[Object correspondence data]
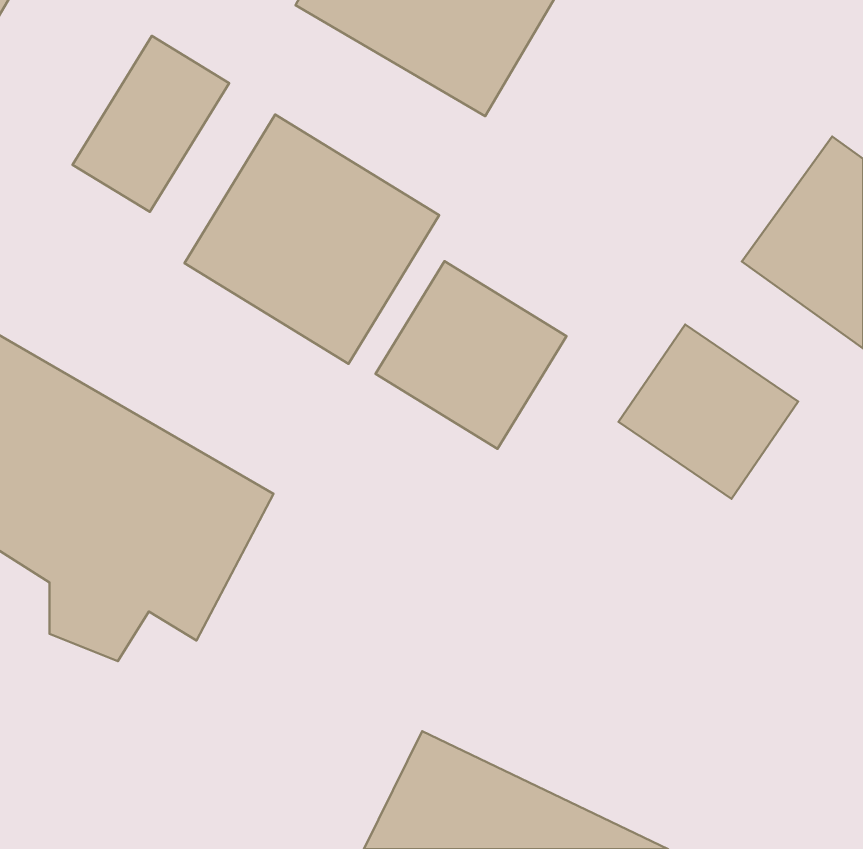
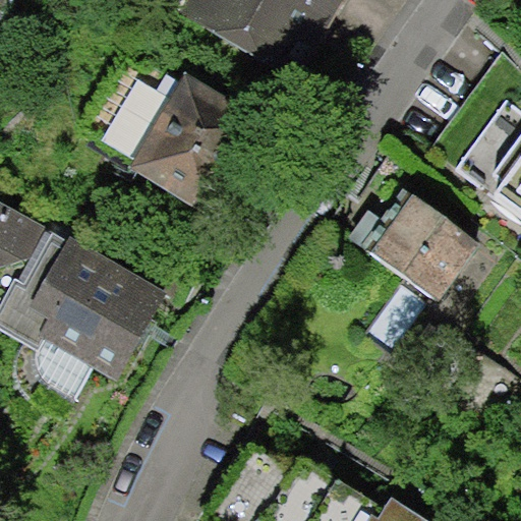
building: [73,36,229,212] -> none
building: [376,261,567,449] -> none

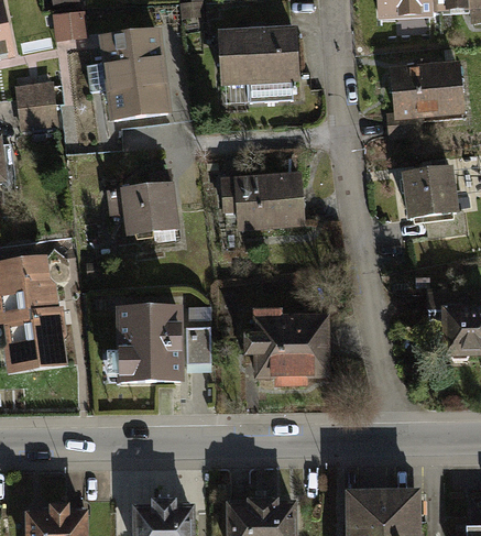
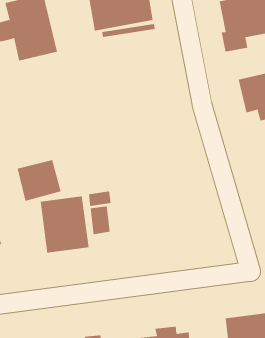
building: [220,173,306,232] -> none
building: [124,187,181,239] -> [17,160,61,201]
building: [241,314,331,382] -> none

● **Work instructions**:
Keep every word of the records and none of the pictures when you print them again.

● **Result of this exercise**:
building: [73,36,229,212] -> none
building: [376,261,567,449] -> none

building: [220,173,306,232] -> none
building: [124,187,181,239] -> [17,160,61,201]
building: [241,314,331,382] -> none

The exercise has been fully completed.